### [Your task]
Copy each line of the data below exactly, leaving out pictures.

### [Extracted records]
....
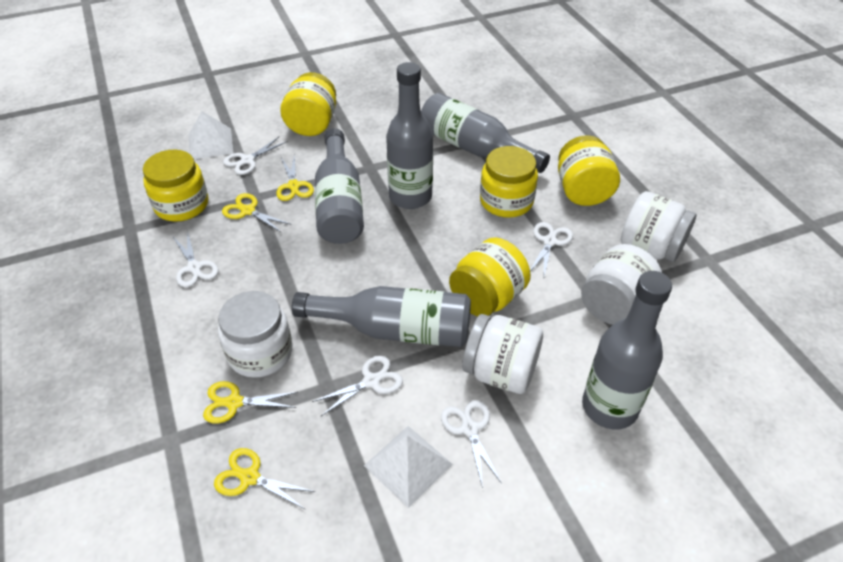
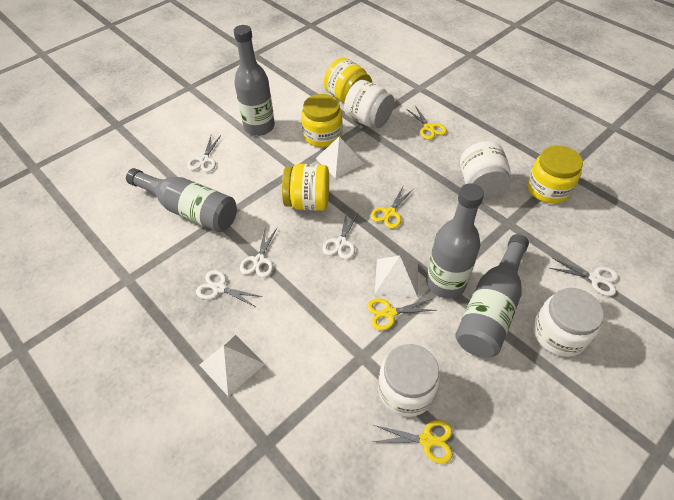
grey bottle: 5 -> 4
white pyramid: 2 -> 3
yellow jar: 5 -> 4

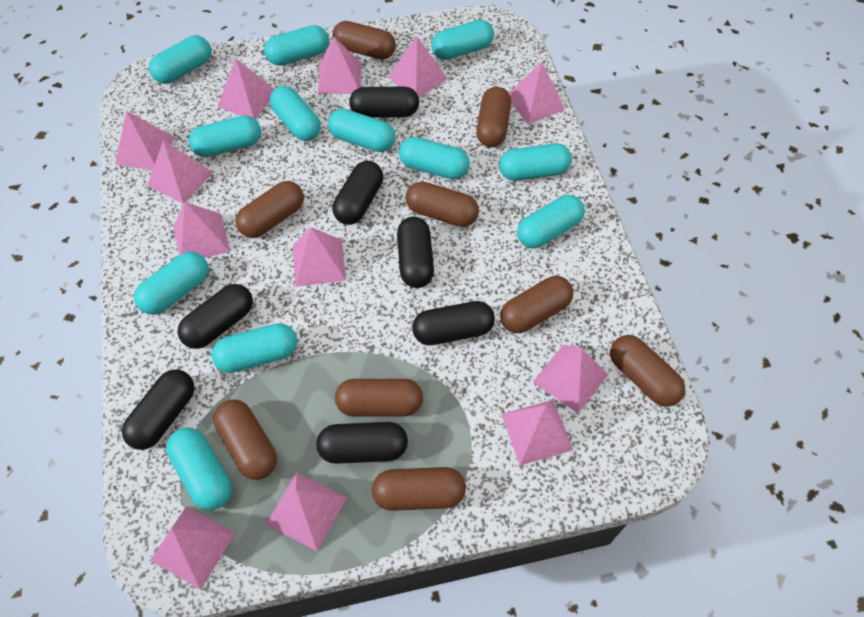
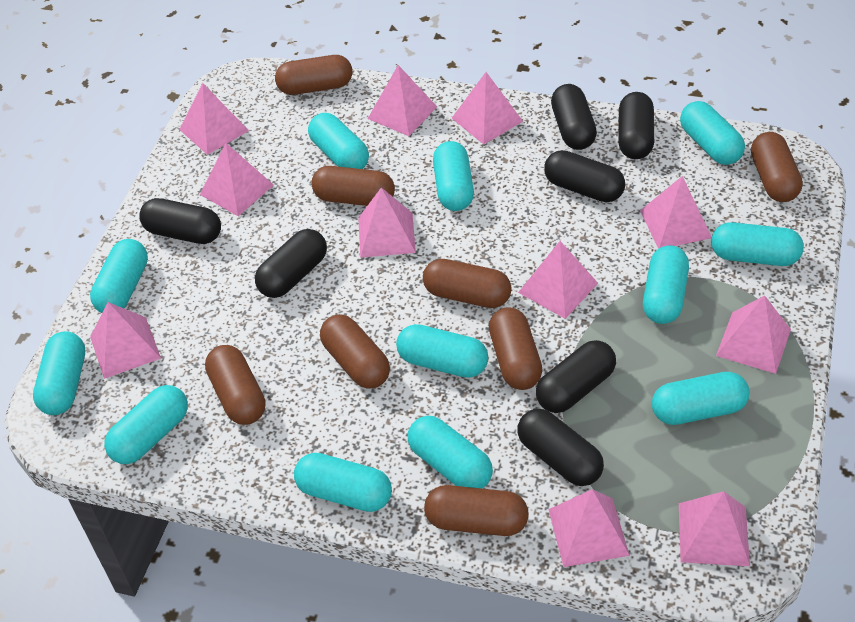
brown capsule: 9 -> 8
pink pyramid: 12 -> 11

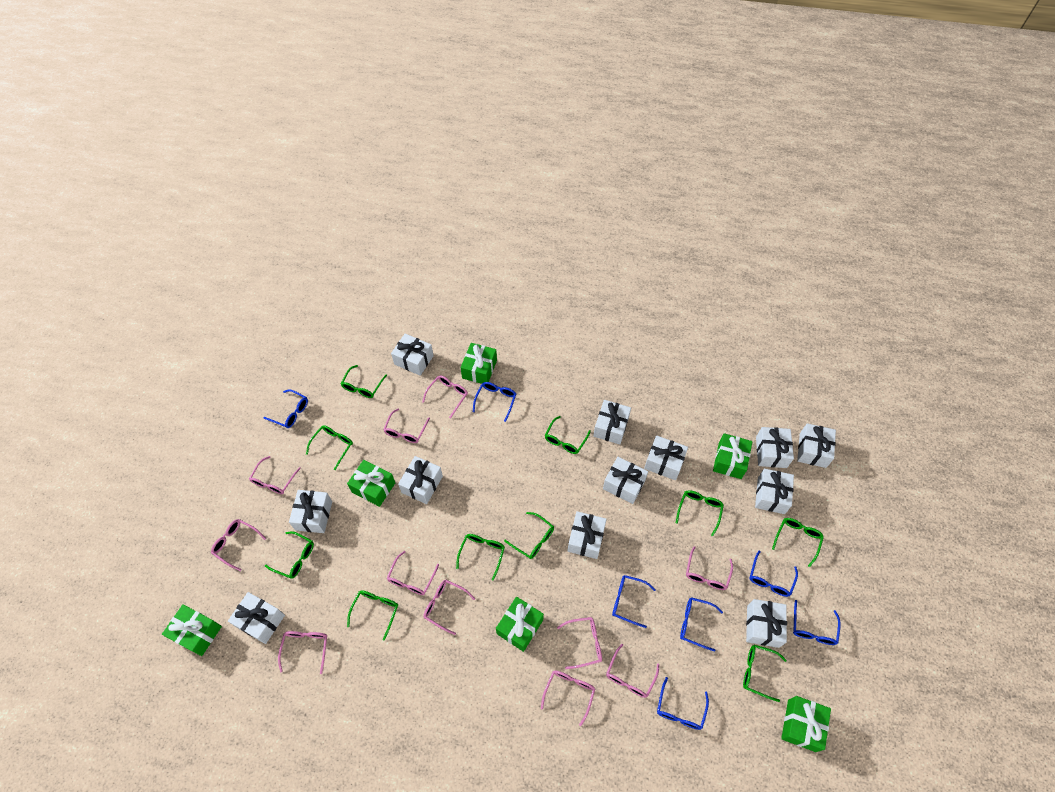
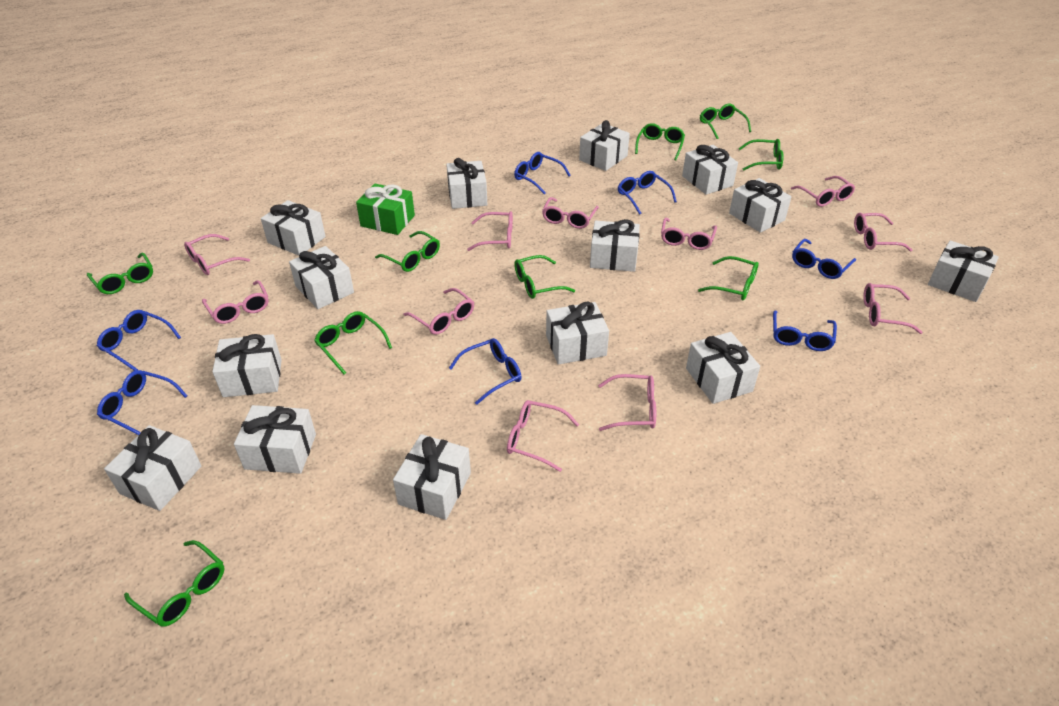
green gift: 6 -> 1
green glasses: 10 -> 9
white gift: 12 -> 14

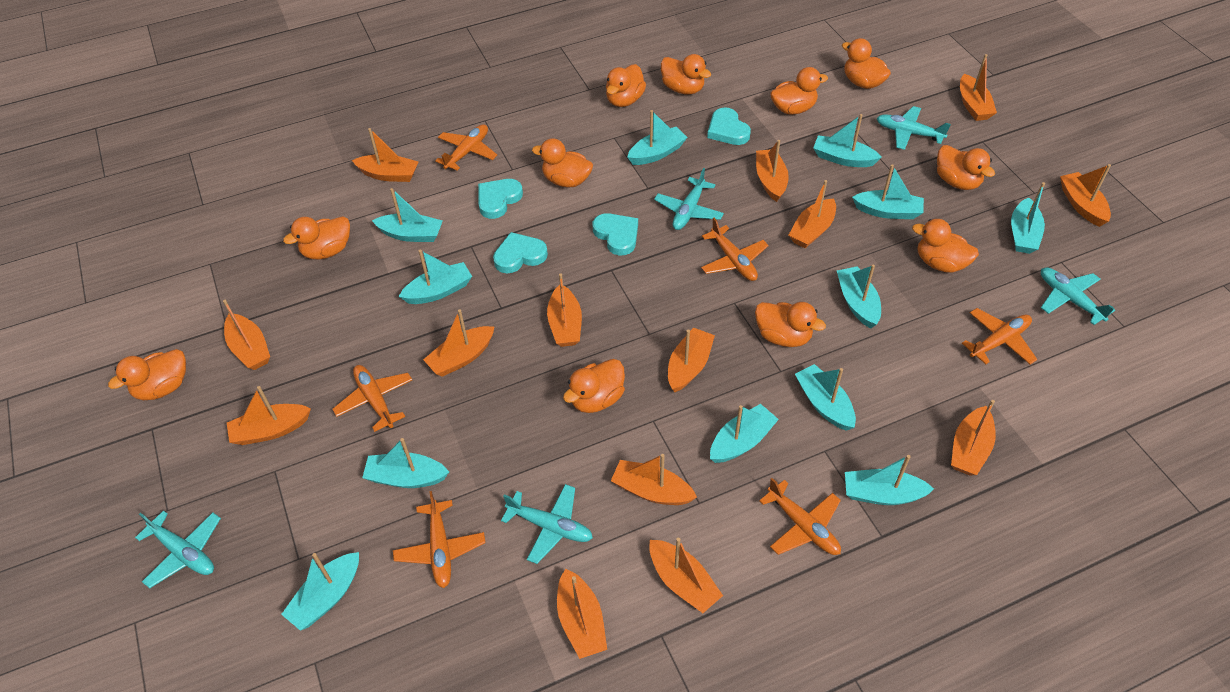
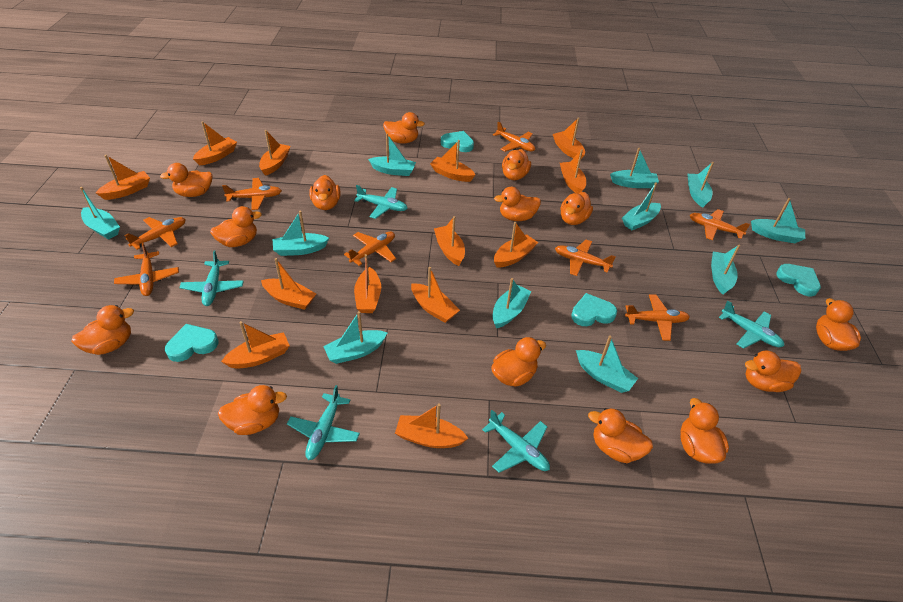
orange boat: 14 -> 13
orange duck: 11 -> 14
orange plane: 6 -> 8
turquoise boat: 12 -> 11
....
### [The answer]
grey bottle: 5 -> 4
white pyramid: 2 -> 3
yellow jar: 5 -> 4

brown capsule: 9 -> 8
pink pyramid: 12 -> 11

green gift: 6 -> 1
green glasses: 10 -> 9
white gift: 12 -> 14

orange boat: 14 -> 13
orange duck: 11 -> 14
orange plane: 6 -> 8
turquoise boat: 12 -> 11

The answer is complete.